§ WHAT YOU NEED TO DO: Leaving all pictures out, output exactly and only the line containing "IC2 pin DE: none -> NET23" and the lines that follow it to the end of the material below.

§ STORED DATA:
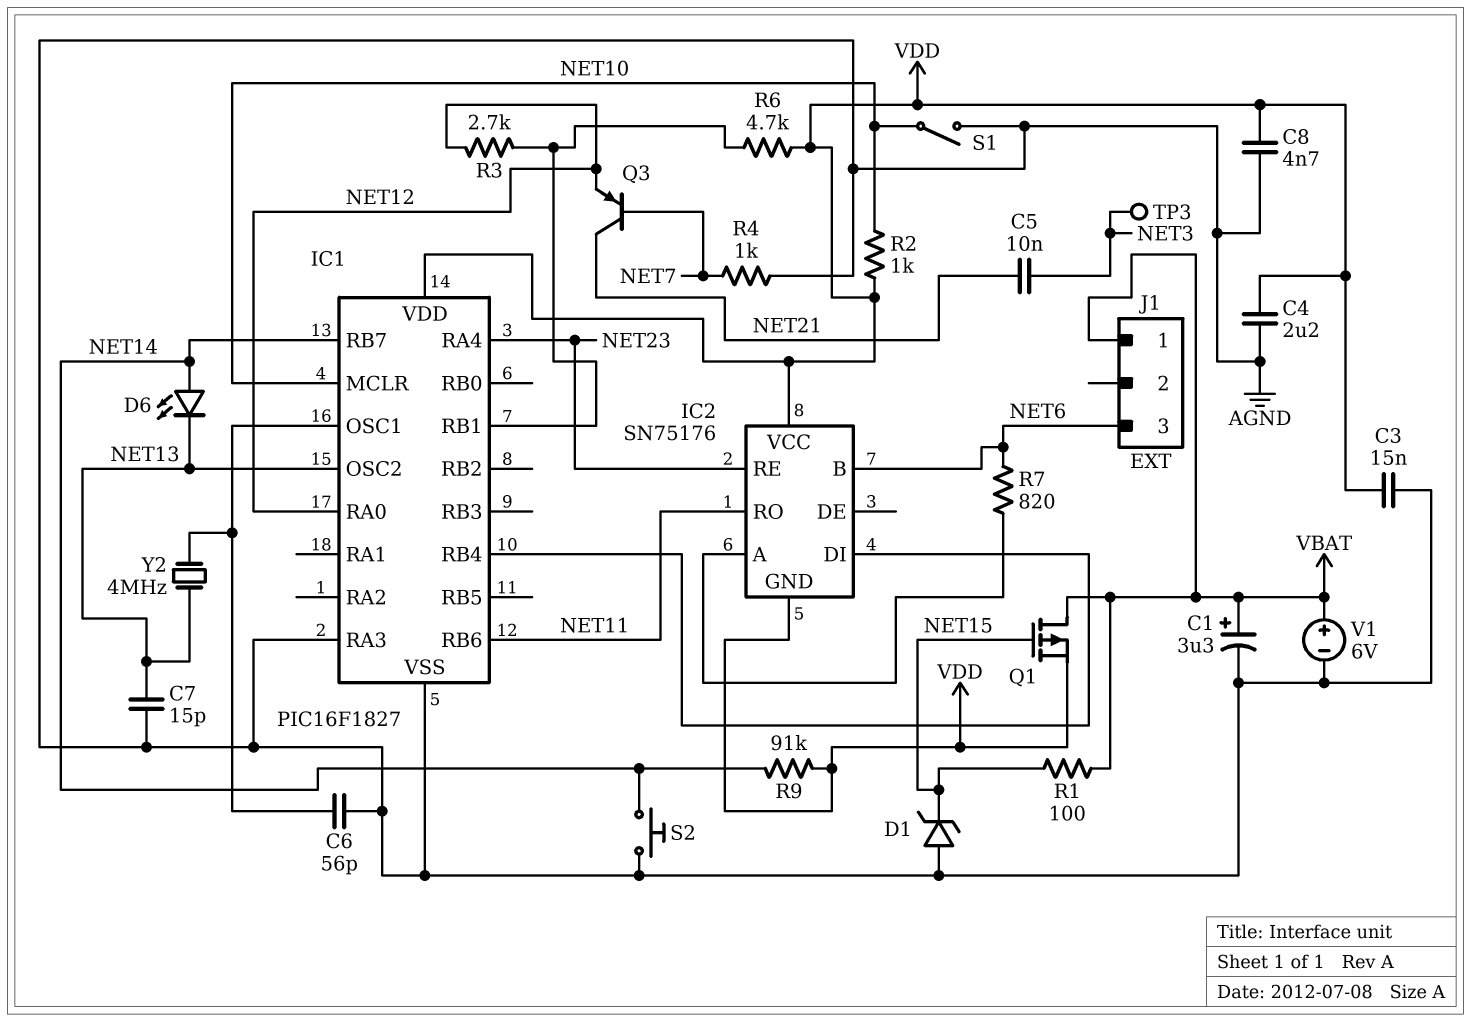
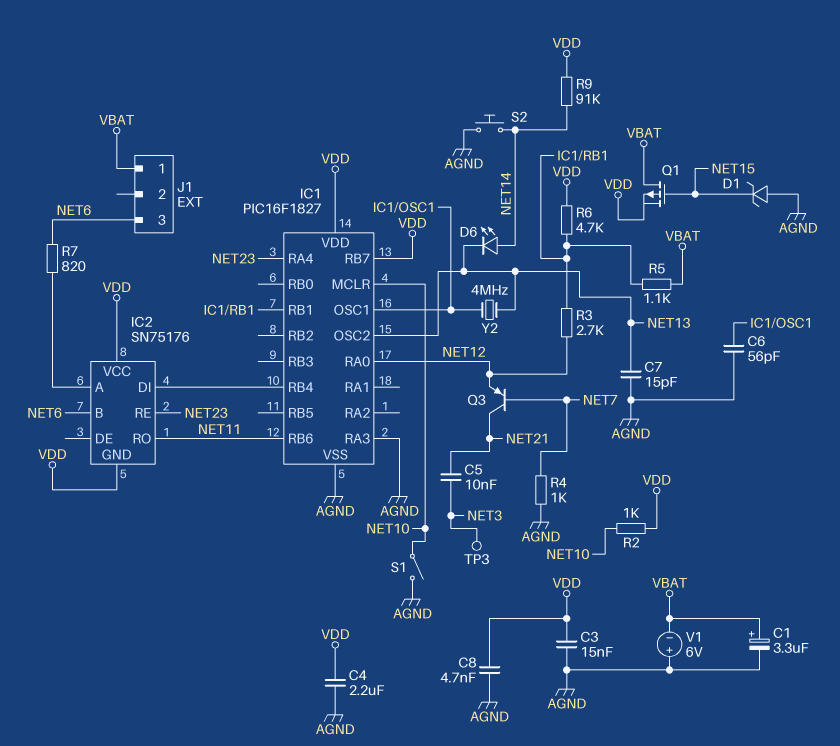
IC1 pin RB7: NET14 -> VDD
R1: 100 (NET15, VBAT) -> none
R5: none -> 1.1k (IC1/RB1, VBAT)
V1: 6V (plus VBAT, minus AGND) -> 6V (plus AGND, minus VBAT)

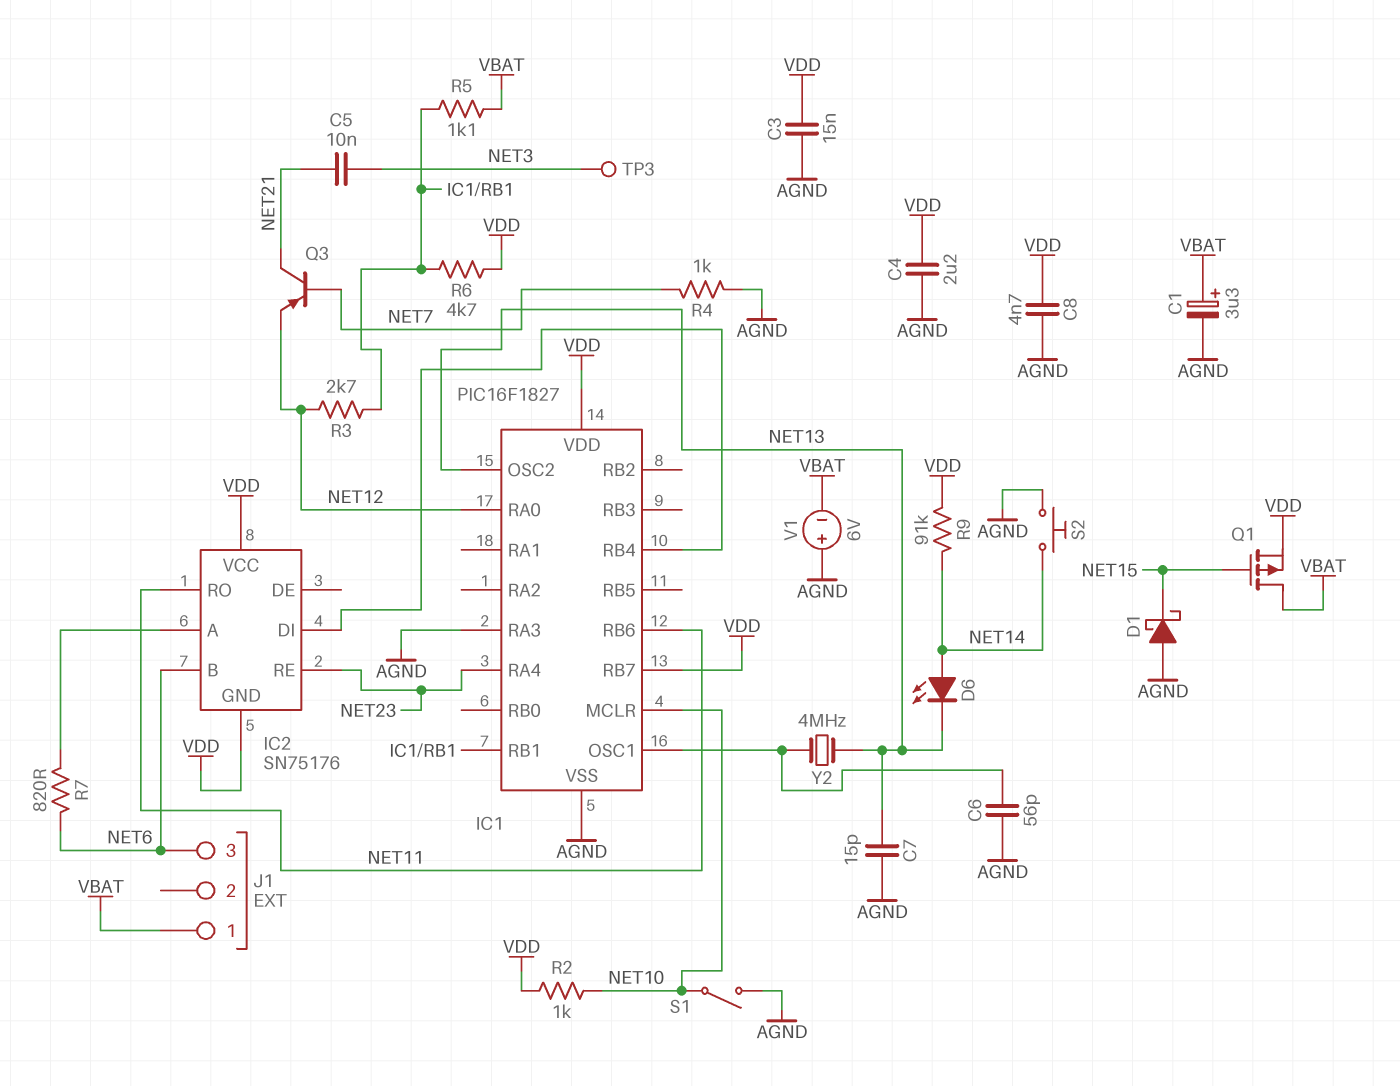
D1: zener (A AGND, K NET15) -> schottky (A AGND, K NET15)

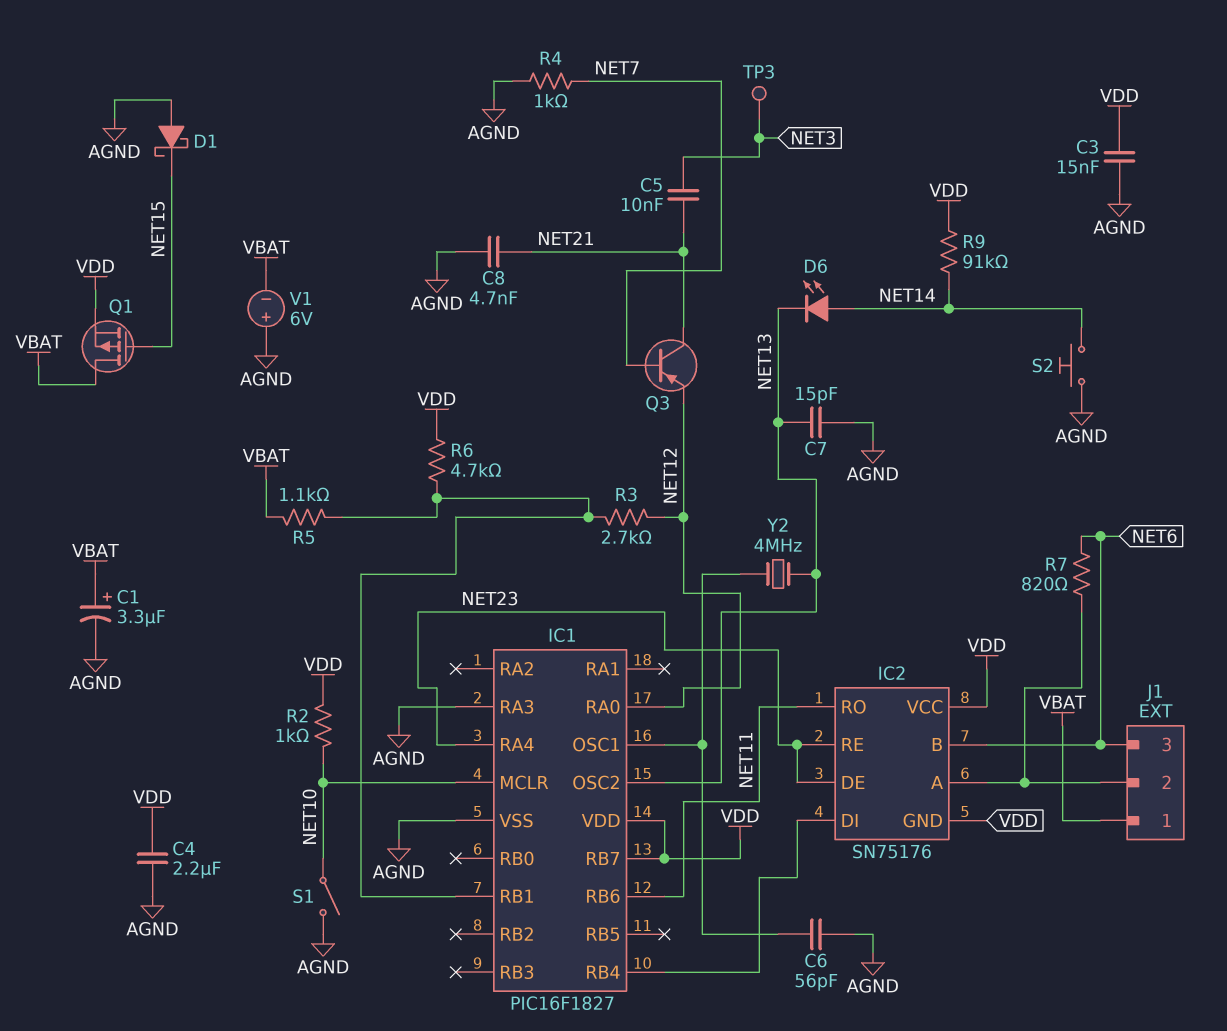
C8: 4.7nF (AGND, VDD) -> 4.7nF (AGND, NET21)
IC2 pin DE: none -> NET23
J1 pin 2: none -> IC2/A

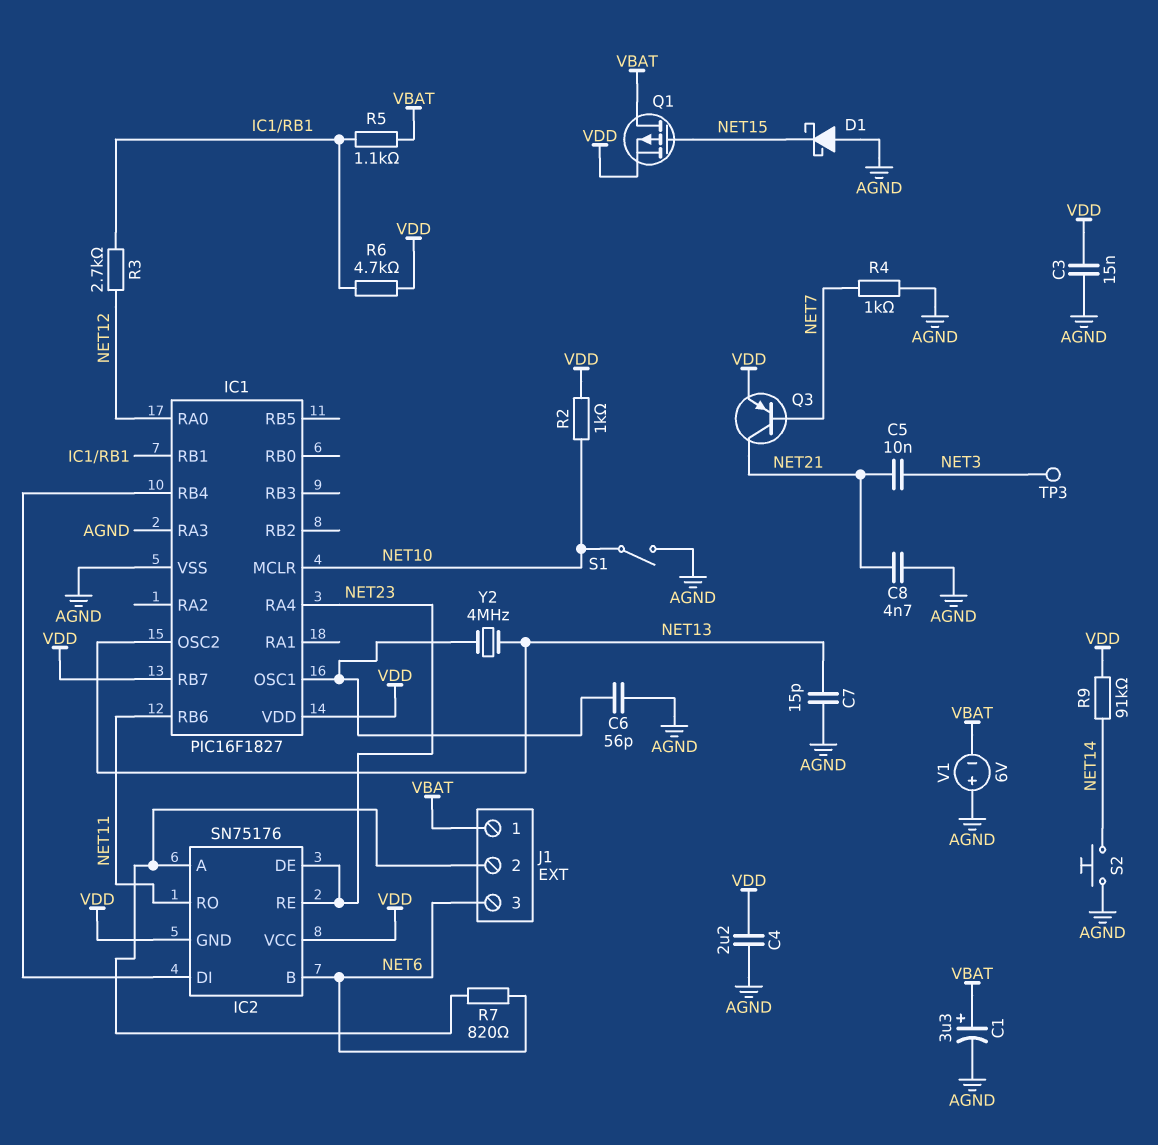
D6: LED (A NET14, K NET13) -> none
Q3: PNP (B NET7, C NET21, E NET12) -> PNP (B NET7, C NET21, E VDD)

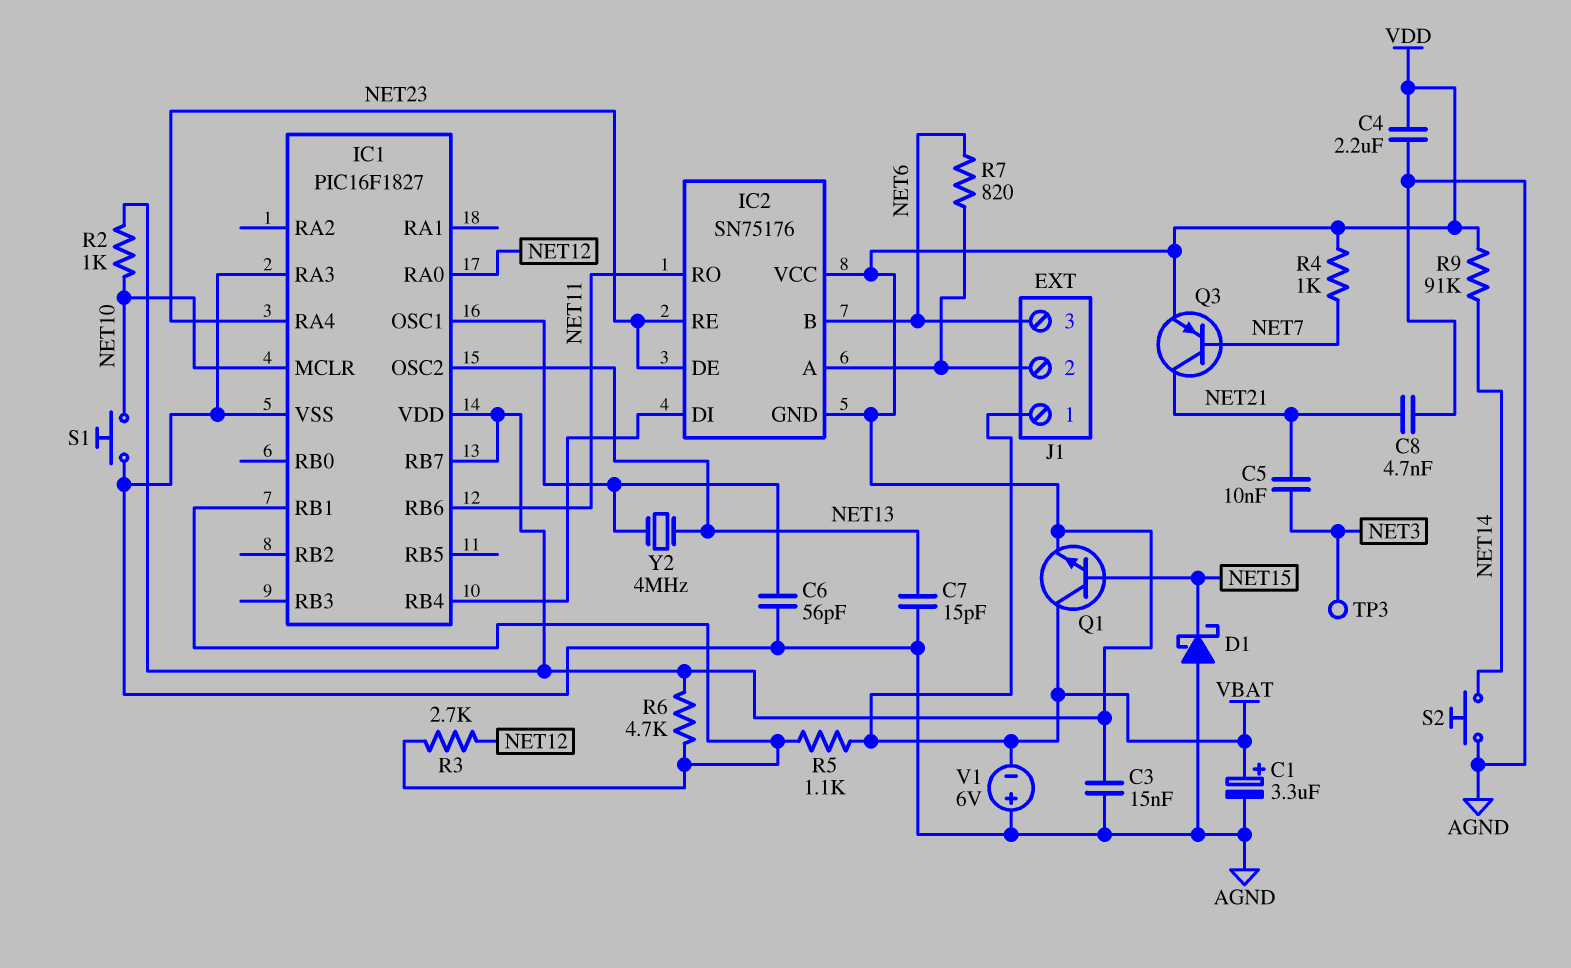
Q1: PMOS (G NET15, D VBAT, S VDD) -> NPN (B NET15, C VBAT, E VDD)
R4: 1k (AGND, NET7) -> 1k (NET7, VDD)
S1: switch (AGND, NET10) -> button (AGND, NET10)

§ YOUR SOLUTION:
IC2 pin DE: none -> NET23
J1 pin 2: none -> IC2/A

D6: LED (A NET14, K NET13) -> none
Q3: PNP (B NET7, C NET21, E NET12) -> PNP (B NET7, C NET21, E VDD)

Q1: PMOS (G NET15, D VBAT, S VDD) -> NPN (B NET15, C VBAT, E VDD)
R4: 1k (AGND, NET7) -> 1k (NET7, VDD)
S1: switch (AGND, NET10) -> button (AGND, NET10)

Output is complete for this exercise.